Data items:
=== Begin Enclosure ===

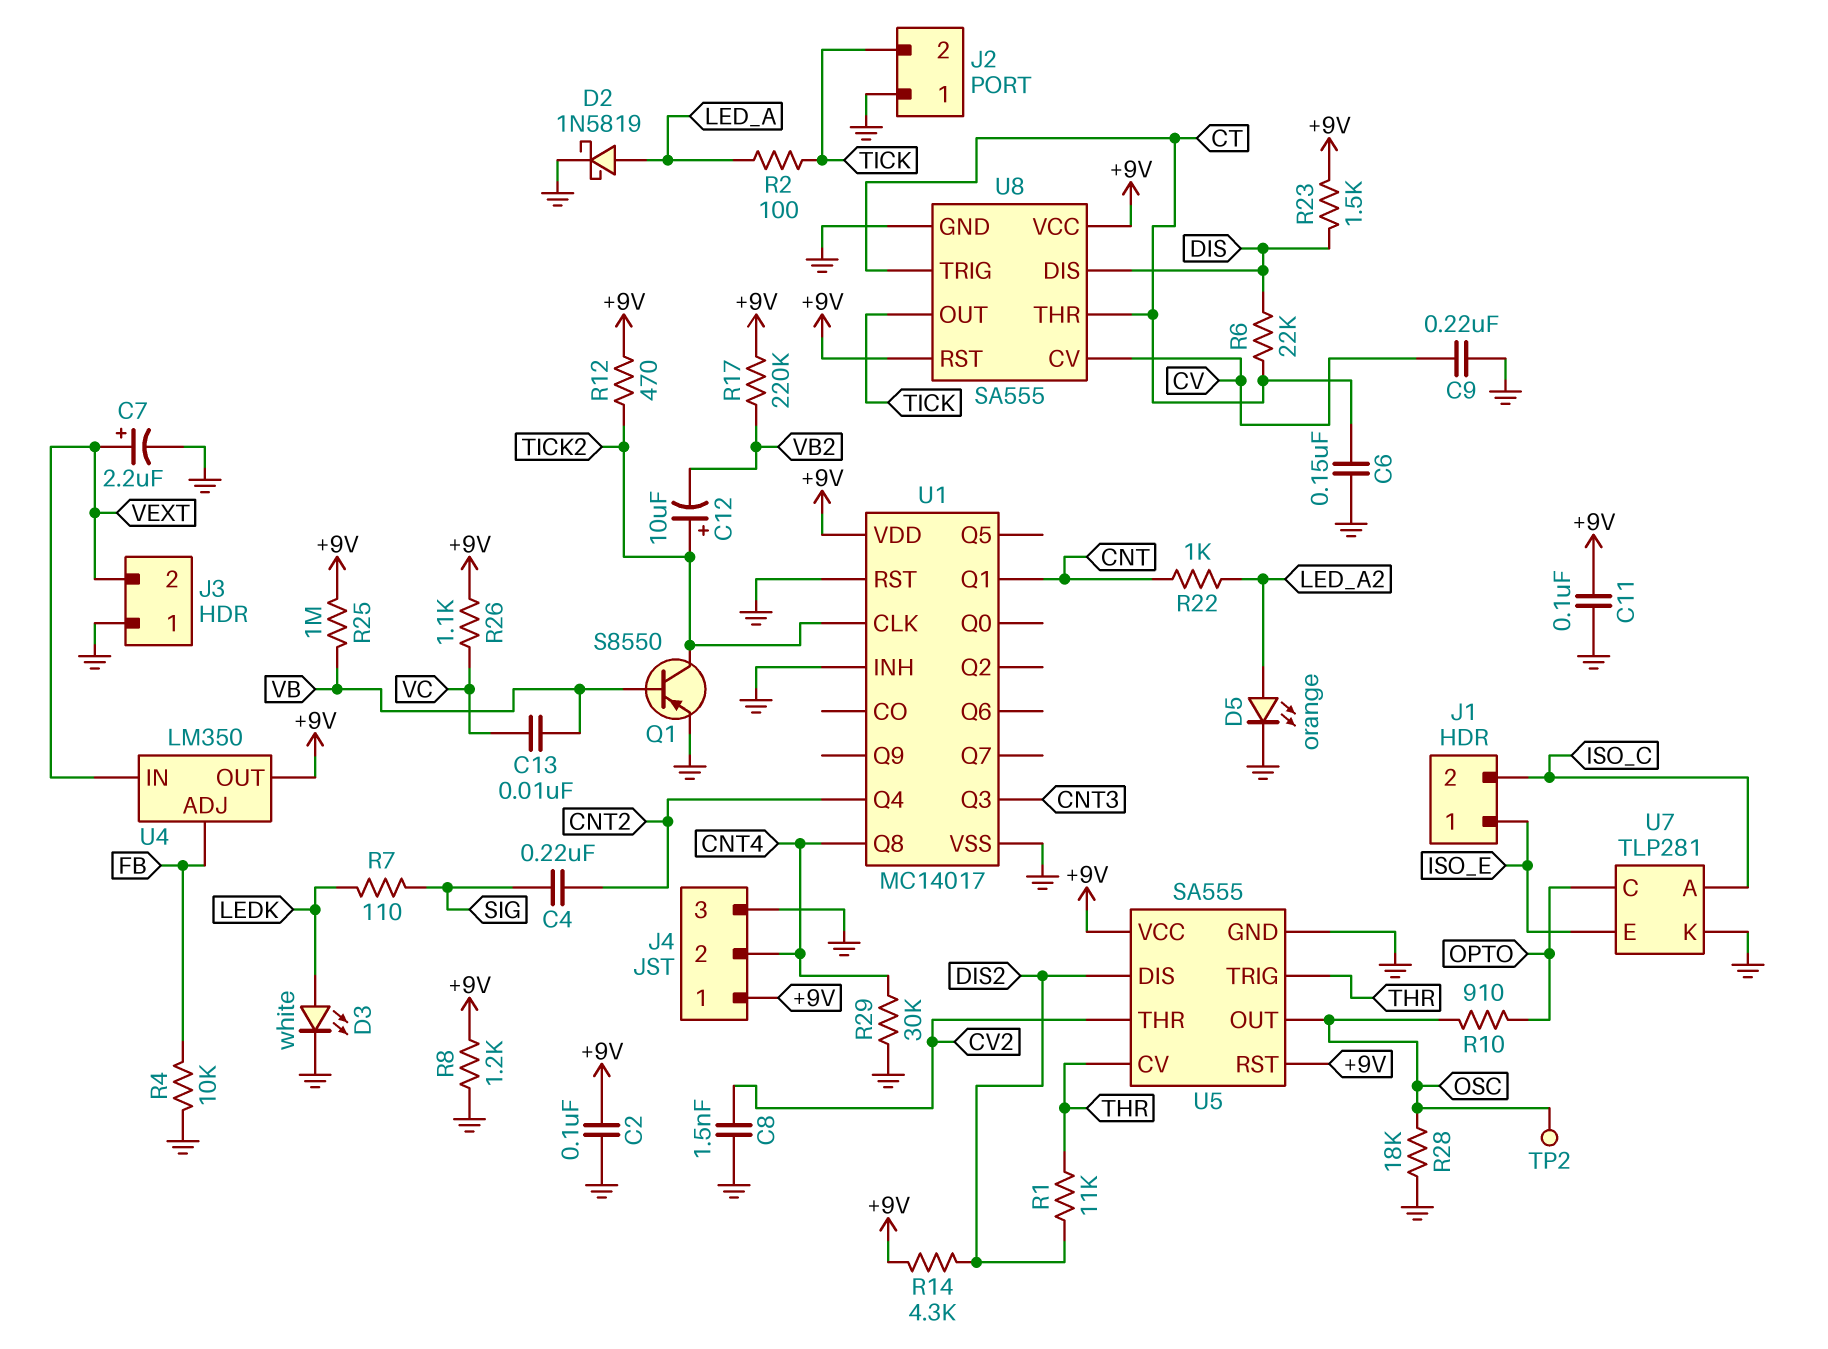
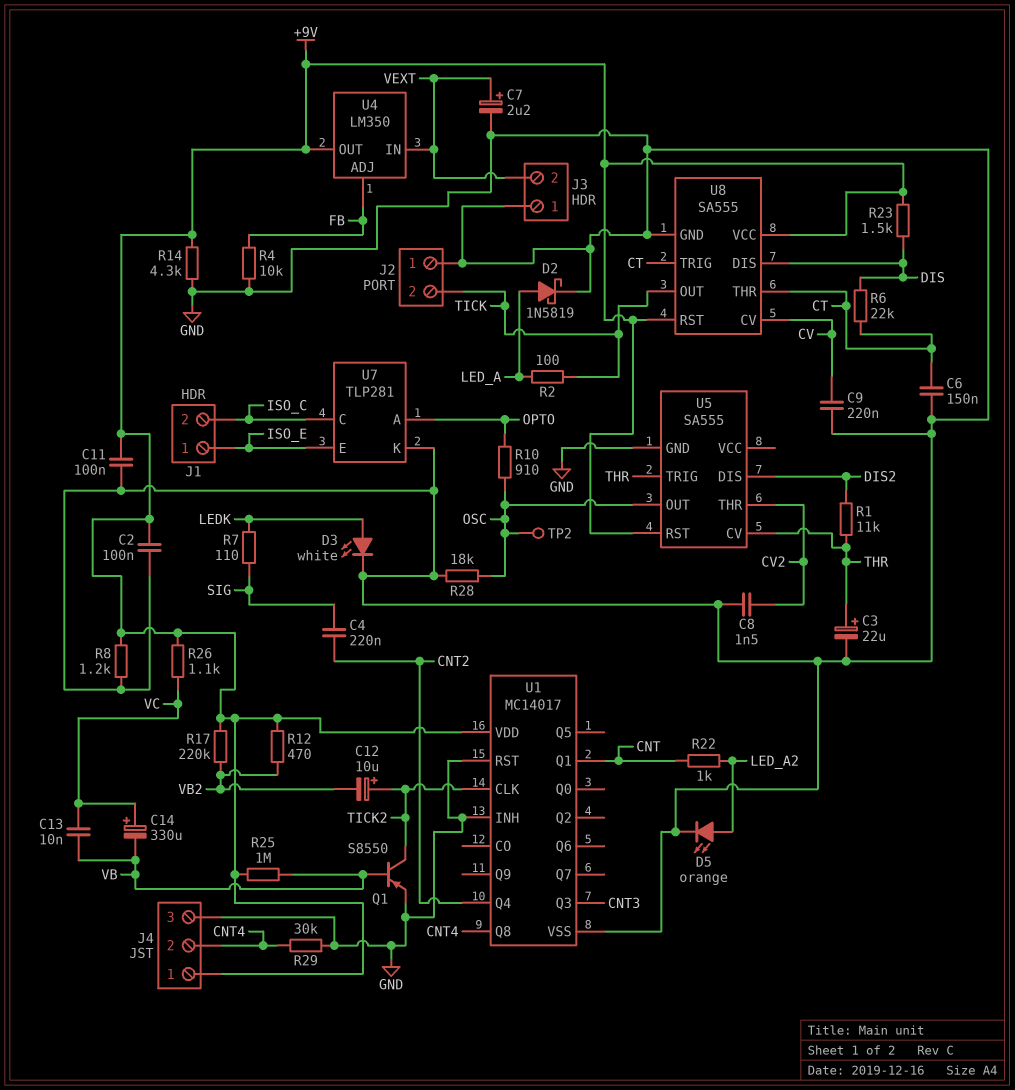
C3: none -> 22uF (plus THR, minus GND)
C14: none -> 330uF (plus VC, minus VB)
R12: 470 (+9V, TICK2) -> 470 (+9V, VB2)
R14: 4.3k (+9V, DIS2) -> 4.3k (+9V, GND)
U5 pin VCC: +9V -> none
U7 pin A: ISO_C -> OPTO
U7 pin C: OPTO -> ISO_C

=== End Enclosure ===

WORK TO BE COMPLETED: Your task is to copy each line of the data above that holds "none".

TASK ANSWER:
C3: none -> 22uF (plus THR, minus GND)
C14: none -> 330uF (plus VC, minus VB)
U5 pin VCC: +9V -> none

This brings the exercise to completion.